| Work required |
Give back, exactly as written, the lines from the first line of the data below through the line with "(433, 351) = (394, 338): none -> yellow tree", and omit the pictures.

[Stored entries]
= Beginning of Section =

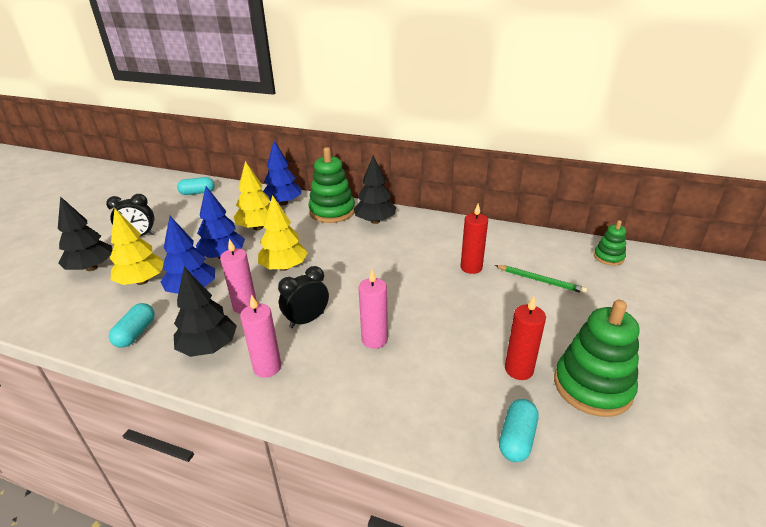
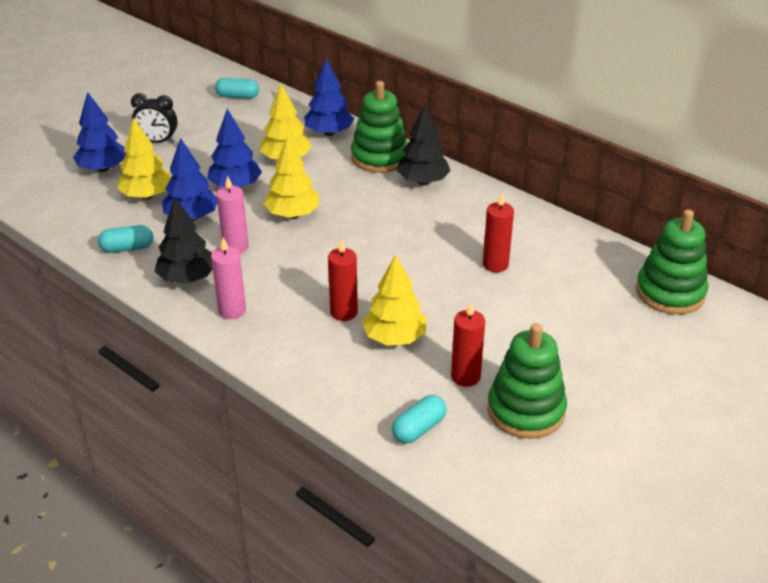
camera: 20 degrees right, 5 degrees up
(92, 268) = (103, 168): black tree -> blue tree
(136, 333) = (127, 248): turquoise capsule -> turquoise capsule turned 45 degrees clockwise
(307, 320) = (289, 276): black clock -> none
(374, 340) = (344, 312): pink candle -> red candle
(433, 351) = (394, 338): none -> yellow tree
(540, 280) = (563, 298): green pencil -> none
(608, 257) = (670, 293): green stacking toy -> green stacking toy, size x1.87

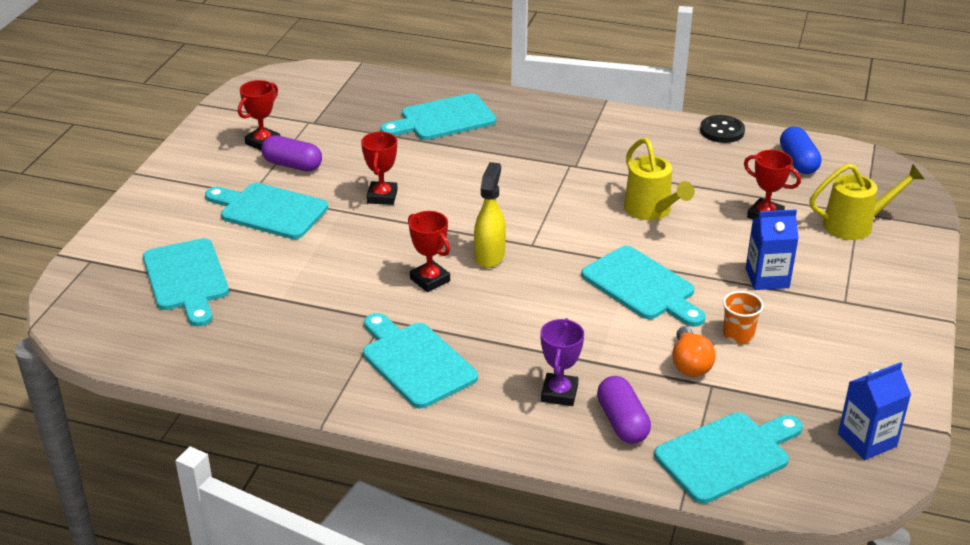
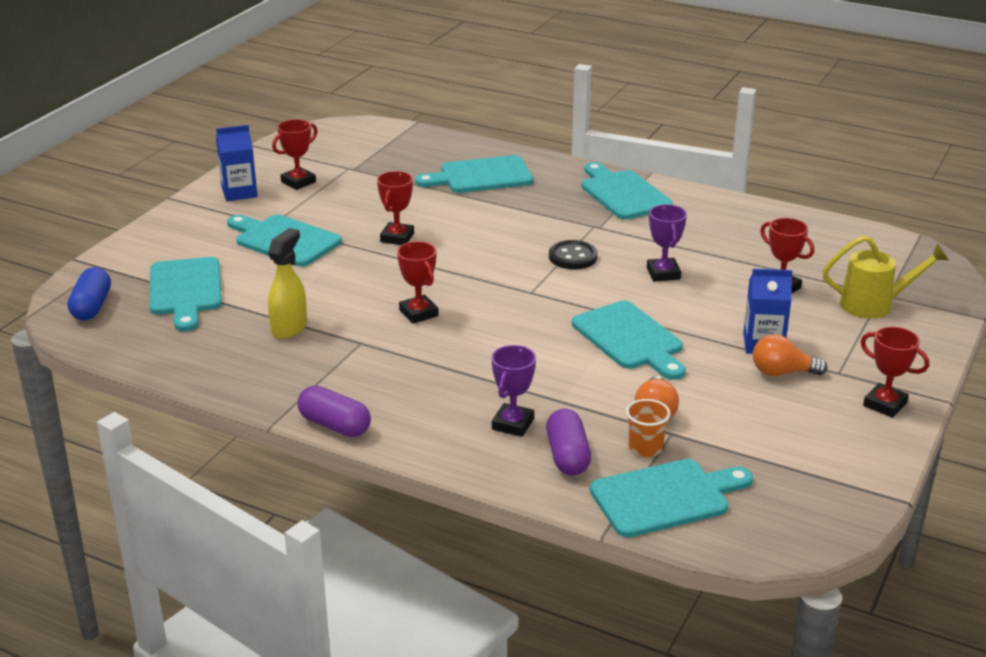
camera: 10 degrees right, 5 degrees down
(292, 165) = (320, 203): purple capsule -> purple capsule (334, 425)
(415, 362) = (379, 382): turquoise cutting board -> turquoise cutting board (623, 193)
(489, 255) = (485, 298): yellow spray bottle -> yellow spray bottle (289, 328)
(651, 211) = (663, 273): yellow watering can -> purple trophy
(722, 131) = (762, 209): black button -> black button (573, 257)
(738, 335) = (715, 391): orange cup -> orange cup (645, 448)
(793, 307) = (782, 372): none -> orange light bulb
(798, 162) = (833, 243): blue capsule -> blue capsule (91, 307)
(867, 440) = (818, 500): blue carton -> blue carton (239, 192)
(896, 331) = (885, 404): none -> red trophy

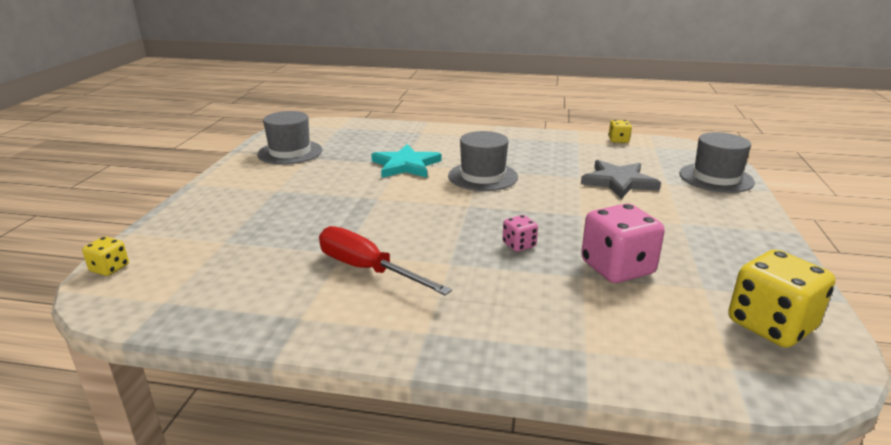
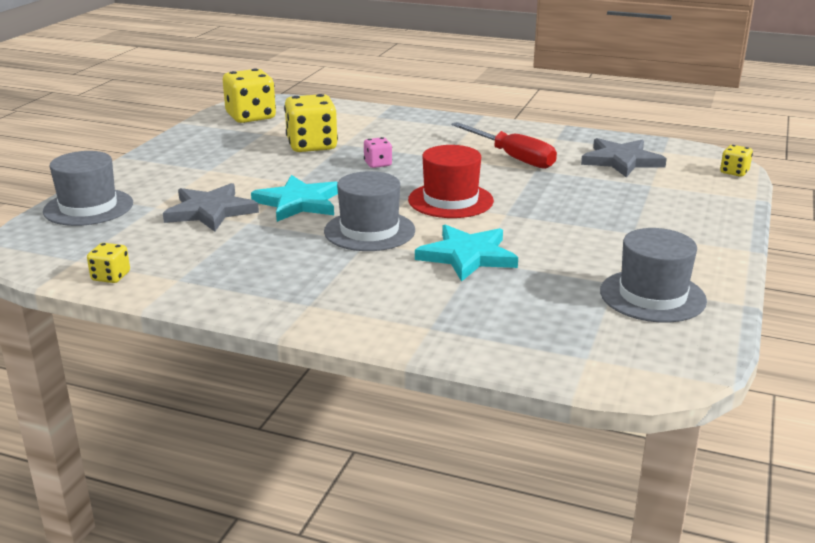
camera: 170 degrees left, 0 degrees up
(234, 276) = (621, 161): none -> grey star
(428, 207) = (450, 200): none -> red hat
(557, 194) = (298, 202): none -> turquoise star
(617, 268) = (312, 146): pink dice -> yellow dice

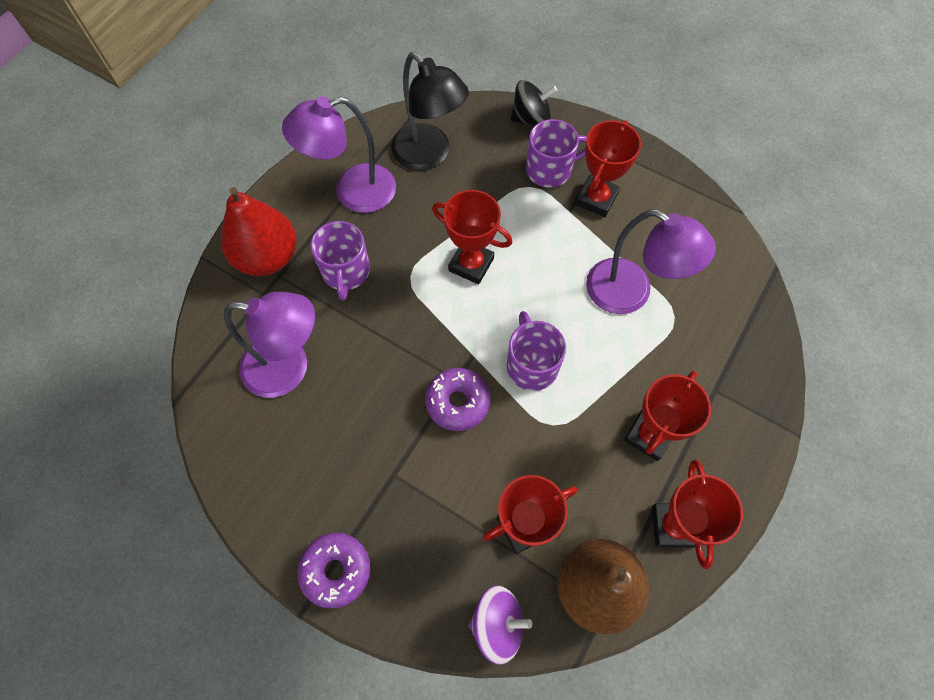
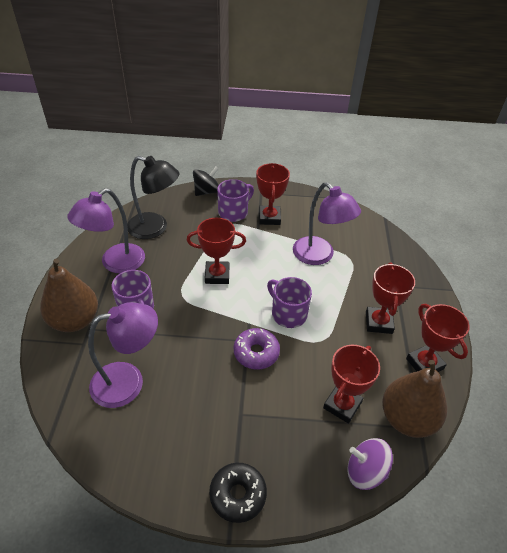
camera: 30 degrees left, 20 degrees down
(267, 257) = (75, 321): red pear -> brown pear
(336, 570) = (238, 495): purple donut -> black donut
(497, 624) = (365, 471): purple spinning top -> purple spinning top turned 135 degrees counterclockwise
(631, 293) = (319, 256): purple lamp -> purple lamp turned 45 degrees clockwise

= End of Section =

| Result |
camera: 20 degrees right, 5 degrees up
(92, 268) = (103, 168): black tree -> blue tree
(136, 333) = (127, 248): turquoise capsule -> turquoise capsule turned 45 degrees clockwise
(307, 320) = (289, 276): black clock -> none
(374, 340) = (344, 312): pink candle -> red candle
(433, 351) = (394, 338): none -> yellow tree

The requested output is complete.